====== Data shown

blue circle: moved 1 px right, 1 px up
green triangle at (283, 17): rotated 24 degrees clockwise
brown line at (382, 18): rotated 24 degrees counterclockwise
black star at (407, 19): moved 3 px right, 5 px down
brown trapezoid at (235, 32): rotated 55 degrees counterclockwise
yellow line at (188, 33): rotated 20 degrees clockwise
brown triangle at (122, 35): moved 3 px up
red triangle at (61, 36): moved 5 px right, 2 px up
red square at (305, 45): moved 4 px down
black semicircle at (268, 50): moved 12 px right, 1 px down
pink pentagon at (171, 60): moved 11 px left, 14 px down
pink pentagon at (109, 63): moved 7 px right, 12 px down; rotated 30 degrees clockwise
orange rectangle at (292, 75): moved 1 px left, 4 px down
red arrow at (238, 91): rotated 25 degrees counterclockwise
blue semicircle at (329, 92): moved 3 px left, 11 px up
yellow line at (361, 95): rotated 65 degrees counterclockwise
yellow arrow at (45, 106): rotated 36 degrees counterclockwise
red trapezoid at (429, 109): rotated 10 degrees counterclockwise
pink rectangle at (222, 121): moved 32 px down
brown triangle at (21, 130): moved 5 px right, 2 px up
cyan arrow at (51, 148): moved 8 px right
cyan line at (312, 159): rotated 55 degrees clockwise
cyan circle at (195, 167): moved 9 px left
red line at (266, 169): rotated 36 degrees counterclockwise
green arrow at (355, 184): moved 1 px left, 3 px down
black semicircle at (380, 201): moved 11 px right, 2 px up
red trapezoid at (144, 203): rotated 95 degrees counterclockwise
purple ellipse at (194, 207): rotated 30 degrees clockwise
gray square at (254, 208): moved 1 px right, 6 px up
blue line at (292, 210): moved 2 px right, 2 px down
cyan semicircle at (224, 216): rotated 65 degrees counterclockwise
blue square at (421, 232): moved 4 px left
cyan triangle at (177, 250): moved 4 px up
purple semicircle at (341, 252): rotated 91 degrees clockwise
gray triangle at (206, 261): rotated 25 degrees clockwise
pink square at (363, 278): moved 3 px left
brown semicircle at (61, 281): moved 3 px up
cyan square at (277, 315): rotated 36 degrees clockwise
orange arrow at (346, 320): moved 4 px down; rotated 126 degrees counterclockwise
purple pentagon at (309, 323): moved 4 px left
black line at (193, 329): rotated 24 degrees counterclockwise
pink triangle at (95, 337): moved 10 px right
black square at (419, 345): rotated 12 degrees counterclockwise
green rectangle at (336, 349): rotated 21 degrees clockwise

============

■ **Task to carry out**
Please give an exact copy of the lines above, beginning with the line containing "pink pentagon at (109, 63): moved" and running through the line containing "pink rectangle at", and of no other lines.

■ **Result for this task**
pink pentagon at (109, 63): moved 7 px right, 12 px down; rotated 30 degrees clockwise
orange rectangle at (292, 75): moved 1 px left, 4 px down
red arrow at (238, 91): rotated 25 degrees counterclockwise
blue semicircle at (329, 92): moved 3 px left, 11 px up
yellow line at (361, 95): rotated 65 degrees counterclockwise
yellow arrow at (45, 106): rotated 36 degrees counterclockwise
red trapezoid at (429, 109): rotated 10 degrees counterclockwise
pink rectangle at (222, 121): moved 32 px down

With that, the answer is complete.